_JOB_: Beneath this instruction is a block of data; output from it exactly the lines that run from the one containing "(186, 193) = (189, 376): pink" through the one containing "(394, 363) = (250, 412): turquoise", inclusive.

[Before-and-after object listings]
________________
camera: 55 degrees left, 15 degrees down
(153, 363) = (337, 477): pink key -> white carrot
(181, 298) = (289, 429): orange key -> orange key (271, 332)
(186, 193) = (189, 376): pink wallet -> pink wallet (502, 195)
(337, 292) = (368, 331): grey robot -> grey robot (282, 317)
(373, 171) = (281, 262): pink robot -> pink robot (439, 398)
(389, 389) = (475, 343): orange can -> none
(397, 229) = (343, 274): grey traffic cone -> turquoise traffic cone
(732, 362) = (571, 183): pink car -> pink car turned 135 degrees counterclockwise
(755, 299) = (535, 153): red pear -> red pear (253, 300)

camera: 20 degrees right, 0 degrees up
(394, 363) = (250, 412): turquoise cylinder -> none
________________
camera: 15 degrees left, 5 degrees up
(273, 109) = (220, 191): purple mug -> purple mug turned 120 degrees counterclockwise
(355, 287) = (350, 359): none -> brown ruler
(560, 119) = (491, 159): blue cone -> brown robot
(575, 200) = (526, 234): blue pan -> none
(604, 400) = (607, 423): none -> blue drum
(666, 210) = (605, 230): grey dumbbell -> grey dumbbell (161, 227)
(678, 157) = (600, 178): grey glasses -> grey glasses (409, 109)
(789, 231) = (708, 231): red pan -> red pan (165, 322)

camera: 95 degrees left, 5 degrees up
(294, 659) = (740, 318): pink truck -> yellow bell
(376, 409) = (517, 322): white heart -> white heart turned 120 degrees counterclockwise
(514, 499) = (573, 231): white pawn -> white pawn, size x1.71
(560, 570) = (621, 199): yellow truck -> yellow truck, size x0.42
________________
_ANSWER TO THE PROBLEM_:
(186, 193) = (189, 376): pink wallet -> pink wallet (502, 195)
(337, 292) = (368, 331): grey robot -> grey robot (282, 317)
(373, 171) = (281, 262): pink robot -> pink robot (439, 398)
(389, 389) = (475, 343): orange can -> none
(397, 229) = (343, 274): grey traffic cone -> turquoise traffic cone
(732, 362) = (571, 183): pink car -> pink car turned 135 degrees counterclockwise
(755, 299) = (535, 153): red pear -> red pear (253, 300)

camera: 20 degrees right, 0 degrees up
(394, 363) = (250, 412): turquoise cylinder -> none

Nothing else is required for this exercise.